_What you have to do_. An exact copy of the entries below is needed, with every picture left out.

_Available data_.
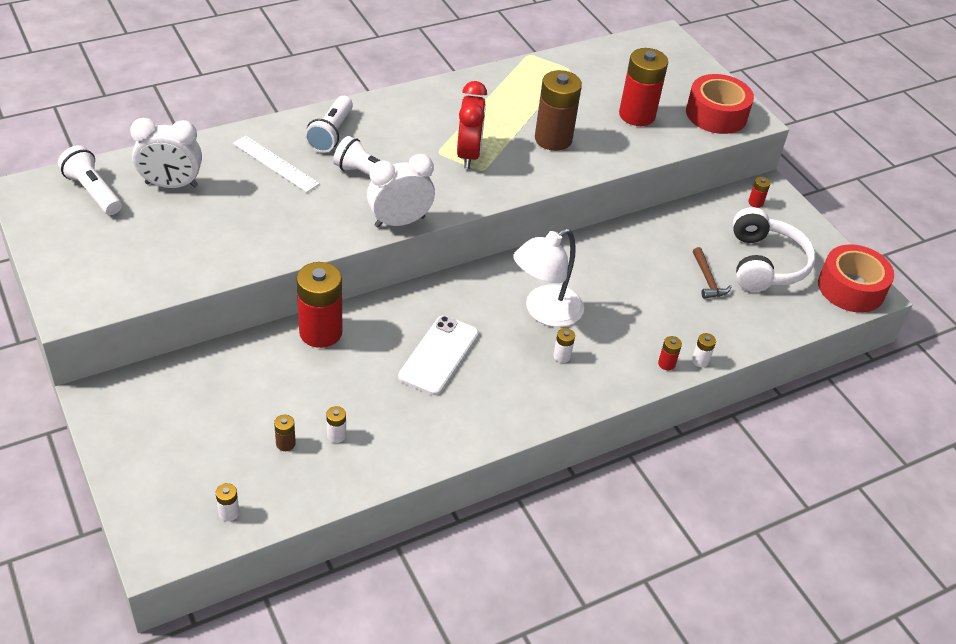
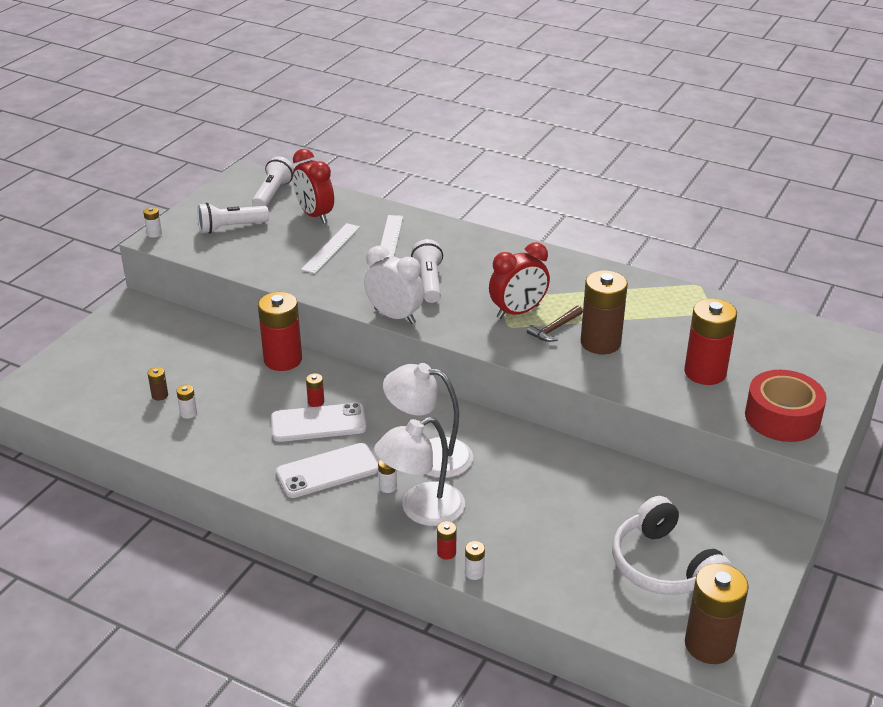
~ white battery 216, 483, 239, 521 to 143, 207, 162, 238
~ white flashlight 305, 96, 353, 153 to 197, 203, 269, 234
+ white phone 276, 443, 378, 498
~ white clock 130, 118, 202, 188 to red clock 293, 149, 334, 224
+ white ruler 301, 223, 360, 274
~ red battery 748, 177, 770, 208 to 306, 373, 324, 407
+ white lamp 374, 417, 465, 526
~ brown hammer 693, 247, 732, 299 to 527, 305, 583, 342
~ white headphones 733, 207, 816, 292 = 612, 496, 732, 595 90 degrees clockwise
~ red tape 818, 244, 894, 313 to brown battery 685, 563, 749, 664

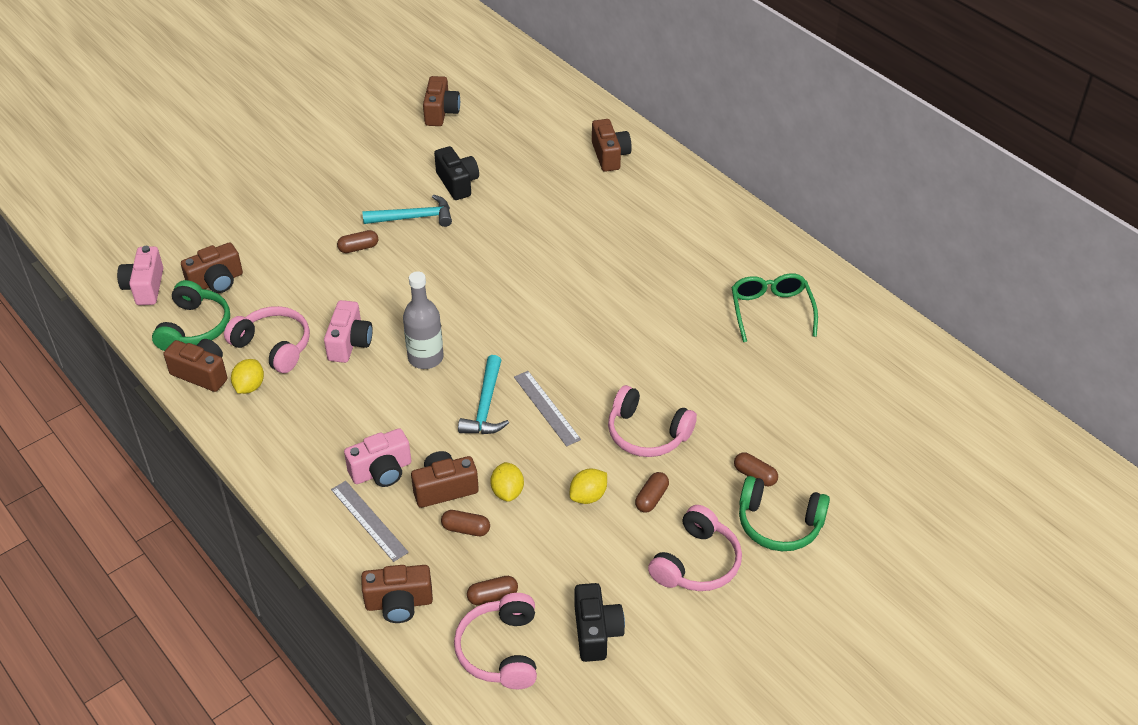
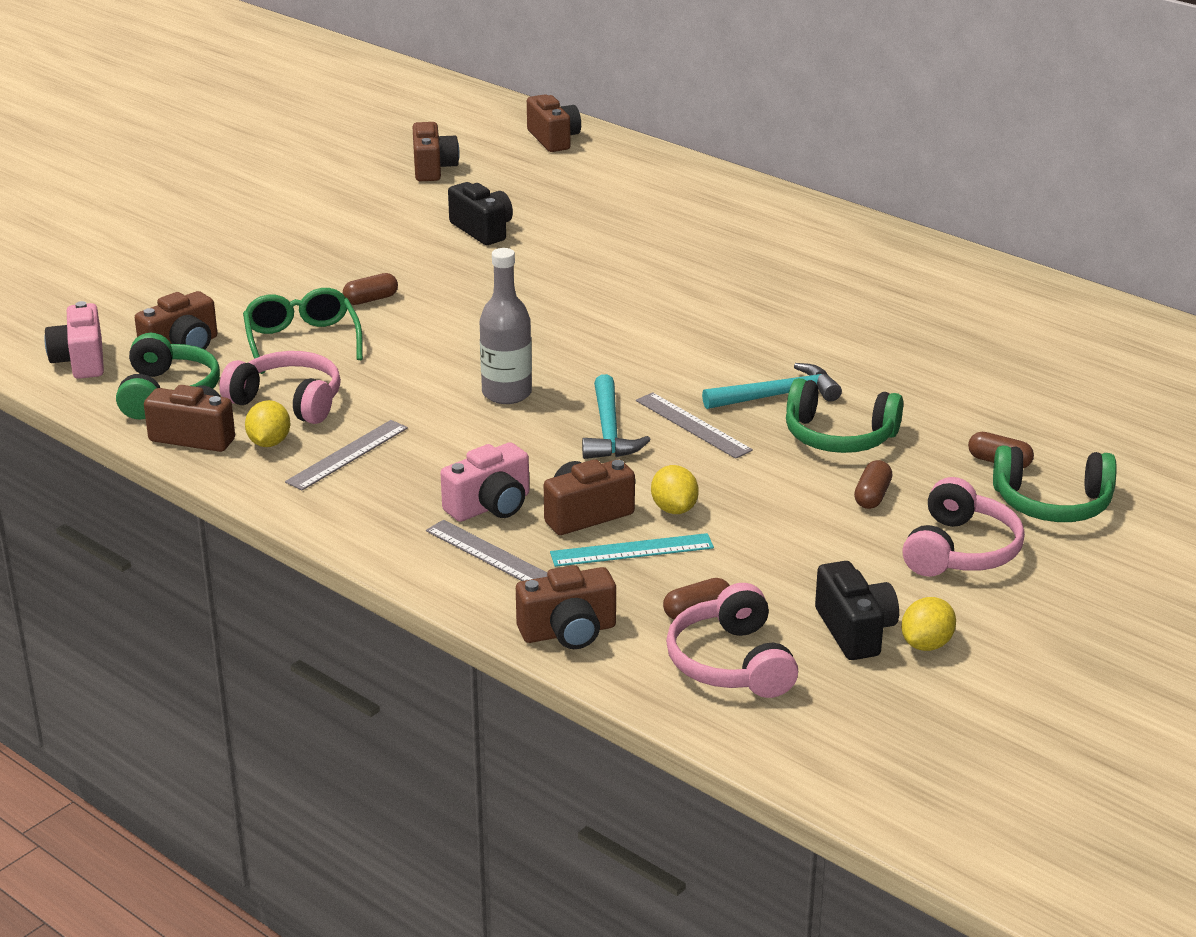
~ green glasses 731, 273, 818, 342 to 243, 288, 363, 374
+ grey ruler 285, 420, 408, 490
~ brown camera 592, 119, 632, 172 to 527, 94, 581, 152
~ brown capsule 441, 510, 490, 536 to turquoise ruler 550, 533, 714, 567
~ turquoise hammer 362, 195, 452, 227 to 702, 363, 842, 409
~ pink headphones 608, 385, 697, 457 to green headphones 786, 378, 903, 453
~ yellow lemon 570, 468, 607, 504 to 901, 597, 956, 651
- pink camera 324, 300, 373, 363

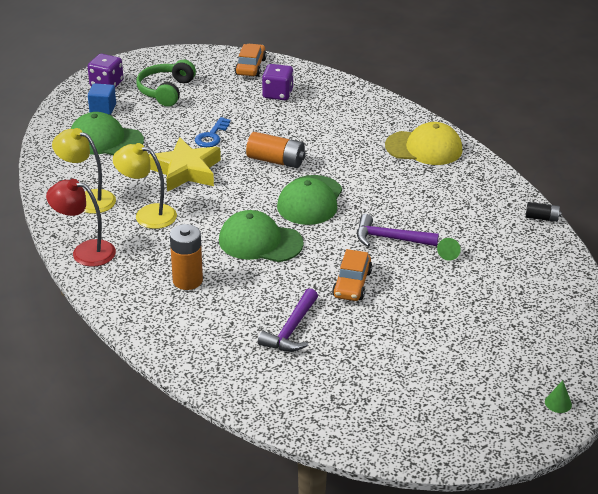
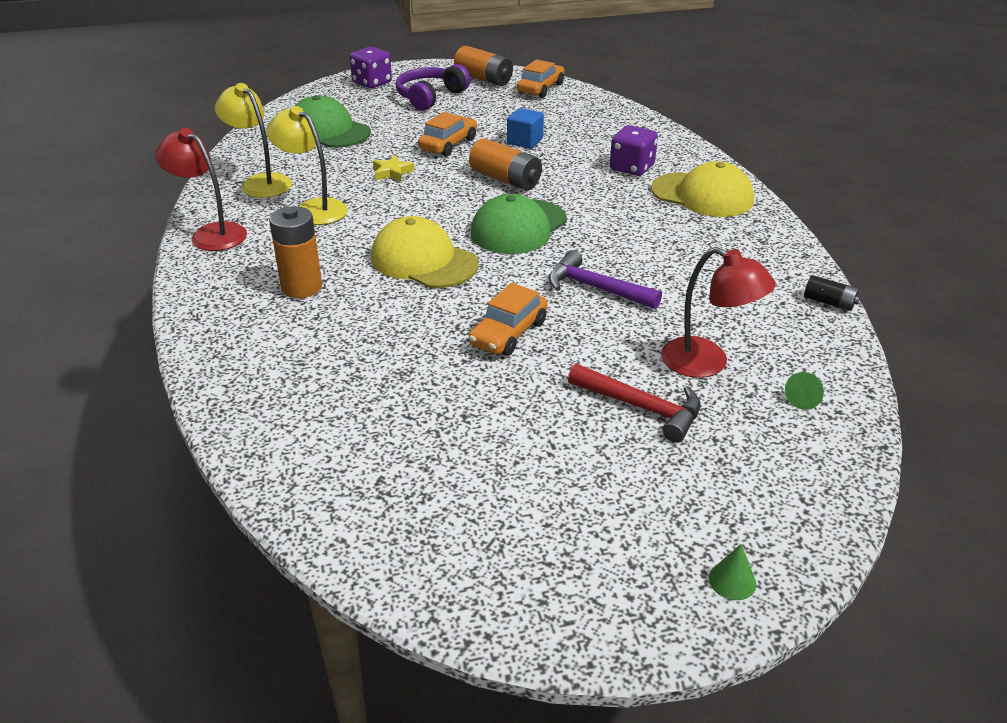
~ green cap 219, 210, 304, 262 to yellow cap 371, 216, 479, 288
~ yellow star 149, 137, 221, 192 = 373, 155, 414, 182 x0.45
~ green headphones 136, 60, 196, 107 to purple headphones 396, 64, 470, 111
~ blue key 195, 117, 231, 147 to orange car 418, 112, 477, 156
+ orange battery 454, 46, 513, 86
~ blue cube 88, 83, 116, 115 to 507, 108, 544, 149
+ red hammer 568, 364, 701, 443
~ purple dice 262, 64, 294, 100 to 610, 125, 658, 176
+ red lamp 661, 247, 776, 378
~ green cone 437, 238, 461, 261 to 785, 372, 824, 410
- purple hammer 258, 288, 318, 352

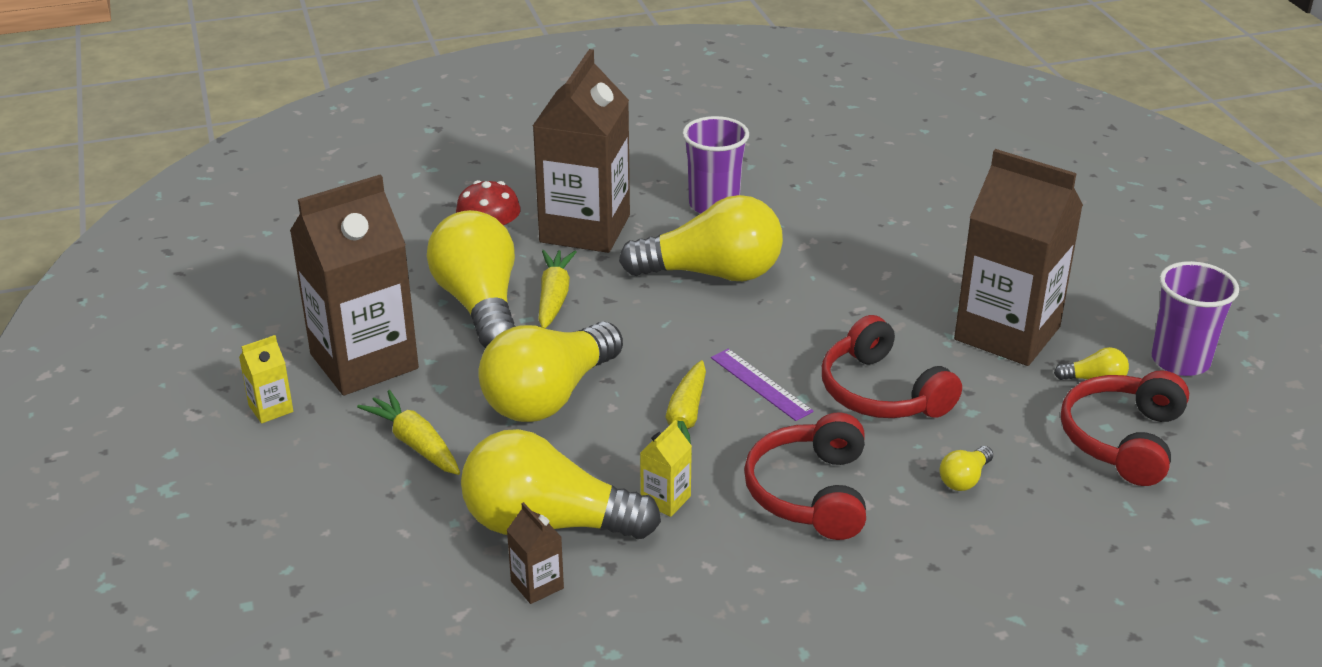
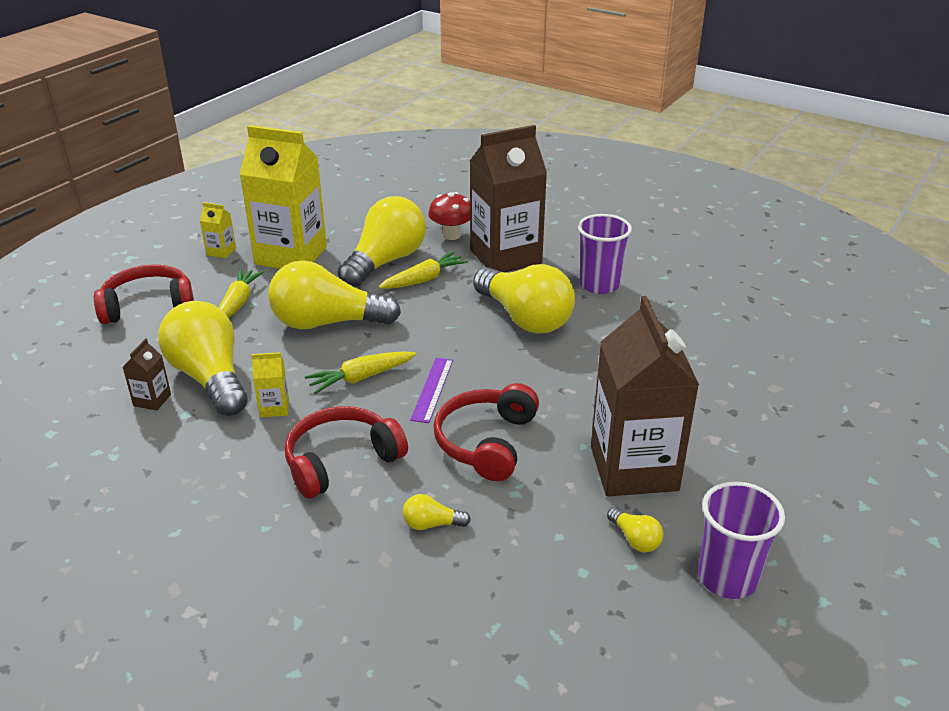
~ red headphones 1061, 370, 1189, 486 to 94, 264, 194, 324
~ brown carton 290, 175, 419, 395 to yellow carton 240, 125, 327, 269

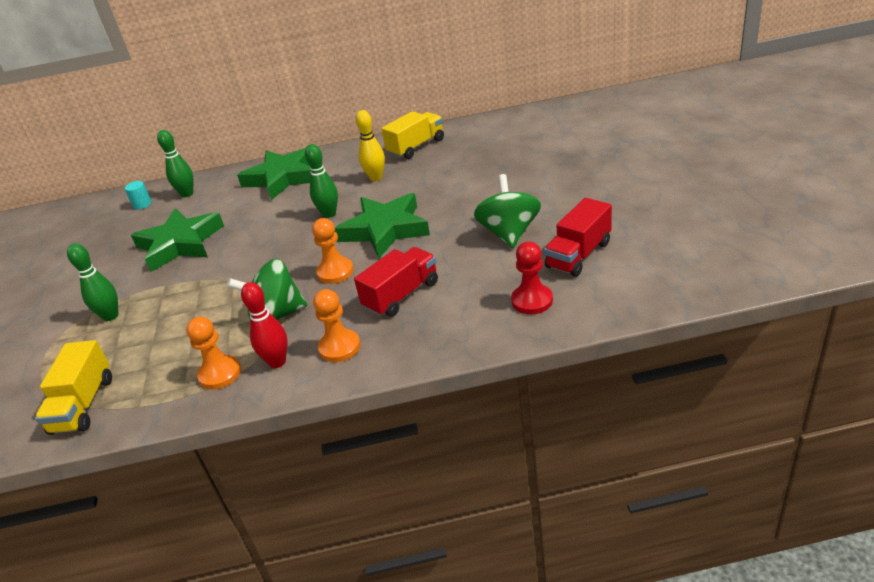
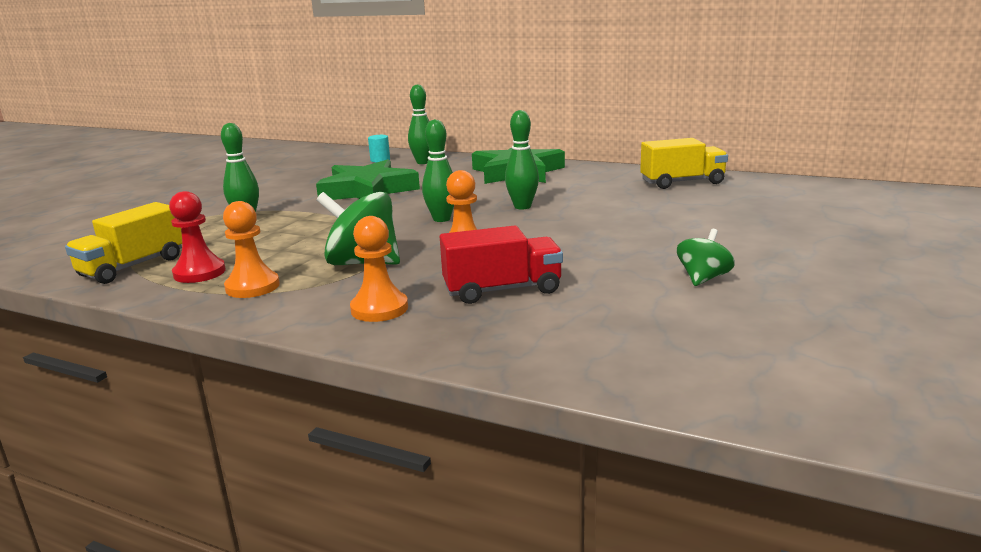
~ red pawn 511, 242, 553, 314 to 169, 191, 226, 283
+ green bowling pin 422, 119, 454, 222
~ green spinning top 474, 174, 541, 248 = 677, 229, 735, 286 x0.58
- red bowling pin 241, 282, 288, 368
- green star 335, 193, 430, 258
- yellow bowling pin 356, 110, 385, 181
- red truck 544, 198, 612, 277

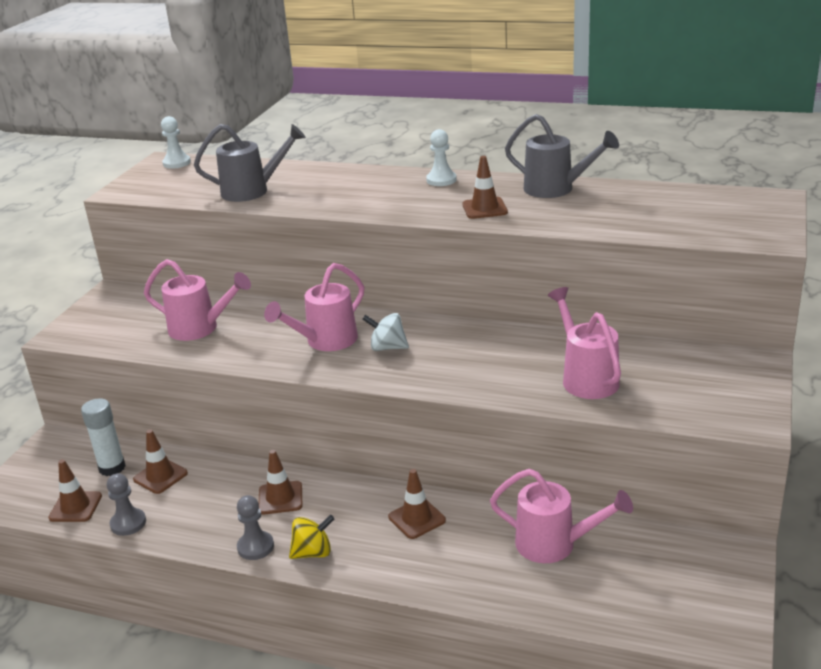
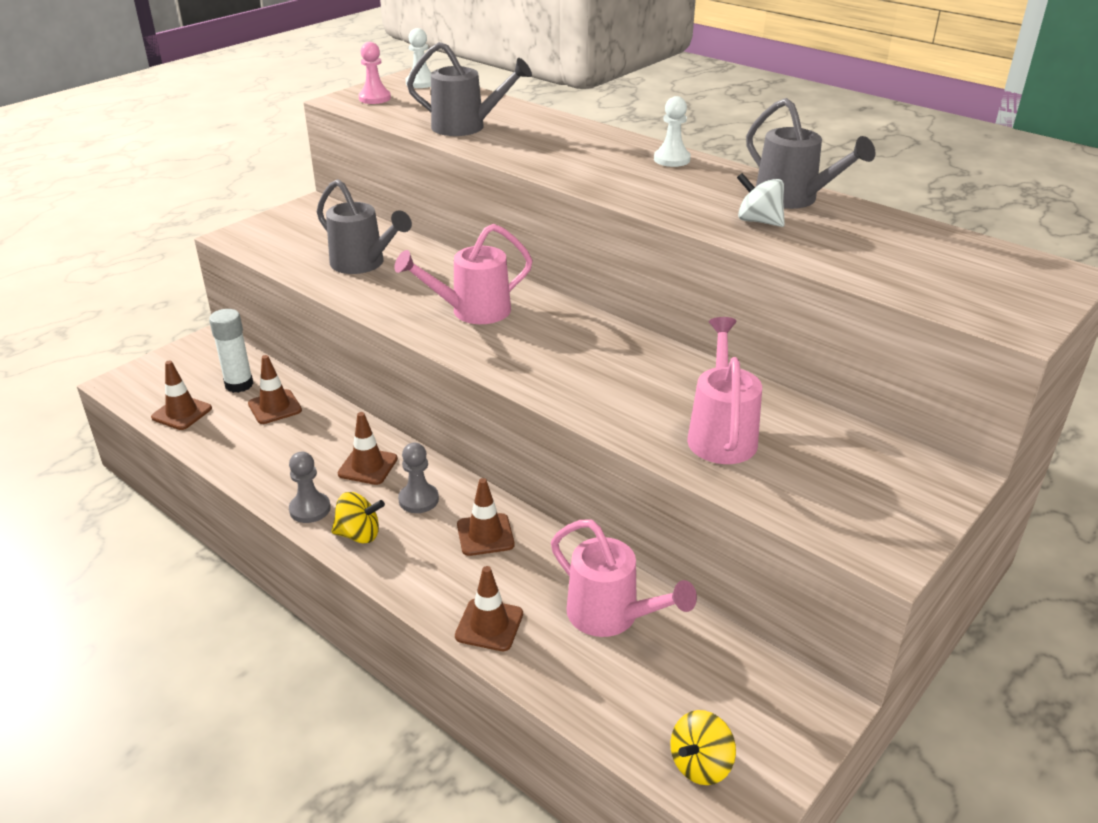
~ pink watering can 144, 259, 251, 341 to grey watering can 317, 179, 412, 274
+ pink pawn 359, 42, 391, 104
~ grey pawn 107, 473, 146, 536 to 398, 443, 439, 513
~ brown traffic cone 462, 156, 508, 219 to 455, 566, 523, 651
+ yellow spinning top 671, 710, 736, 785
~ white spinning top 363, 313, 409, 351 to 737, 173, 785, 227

_Exercise answer_.
~ white battery 216, 483, 239, 521 to 143, 207, 162, 238
~ white flashlight 305, 96, 353, 153 to 197, 203, 269, 234
+ white phone 276, 443, 378, 498
~ white clock 130, 118, 202, 188 to red clock 293, 149, 334, 224
+ white ruler 301, 223, 360, 274
~ red battery 748, 177, 770, 208 to 306, 373, 324, 407
+ white lamp 374, 417, 465, 526
~ brown hammer 693, 247, 732, 299 to 527, 305, 583, 342
~ white headphones 733, 207, 816, 292 = 612, 496, 732, 595 90 degrees clockwise
~ red tape 818, 244, 894, 313 to brown battery 685, 563, 749, 664

~ green glasses 731, 273, 818, 342 to 243, 288, 363, 374
+ grey ruler 285, 420, 408, 490
~ brown camera 592, 119, 632, 172 to 527, 94, 581, 152
~ brown capsule 441, 510, 490, 536 to turquoise ruler 550, 533, 714, 567
~ turquoise hammer 362, 195, 452, 227 to 702, 363, 842, 409
~ pink headphones 608, 385, 697, 457 to green headphones 786, 378, 903, 453
~ yellow lemon 570, 468, 607, 504 to 901, 597, 956, 651
- pink camera 324, 300, 373, 363

~ green cap 219, 210, 304, 262 to yellow cap 371, 216, 479, 288
~ yellow star 149, 137, 221, 192 = 373, 155, 414, 182 x0.45
~ green headphones 136, 60, 196, 107 to purple headphones 396, 64, 470, 111
~ blue key 195, 117, 231, 147 to orange car 418, 112, 477, 156
+ orange battery 454, 46, 513, 86
~ blue cube 88, 83, 116, 115 to 507, 108, 544, 149
+ red hammer 568, 364, 701, 443
~ purple dice 262, 64, 294, 100 to 610, 125, 658, 176
+ red lamp 661, 247, 776, 378
~ green cone 437, 238, 461, 261 to 785, 372, 824, 410
- purple hammer 258, 288, 318, 352

~ red headphones 1061, 370, 1189, 486 to 94, 264, 194, 324
~ brown carton 290, 175, 419, 395 to yellow carton 240, 125, 327, 269

~ red pawn 511, 242, 553, 314 to 169, 191, 226, 283
+ green bowling pin 422, 119, 454, 222
~ green spinning top 474, 174, 541, 248 = 677, 229, 735, 286 x0.58
- red bowling pin 241, 282, 288, 368
- green star 335, 193, 430, 258
- yellow bowling pin 356, 110, 385, 181
- red truck 544, 198, 612, 277

~ pink watering can 144, 259, 251, 341 to grey watering can 317, 179, 412, 274
+ pink pawn 359, 42, 391, 104
~ grey pawn 107, 473, 146, 536 to 398, 443, 439, 513
~ brown traffic cone 462, 156, 508, 219 to 455, 566, 523, 651
+ yellow spinning top 671, 710, 736, 785
~ white spinning top 363, 313, 409, 351 to 737, 173, 785, 227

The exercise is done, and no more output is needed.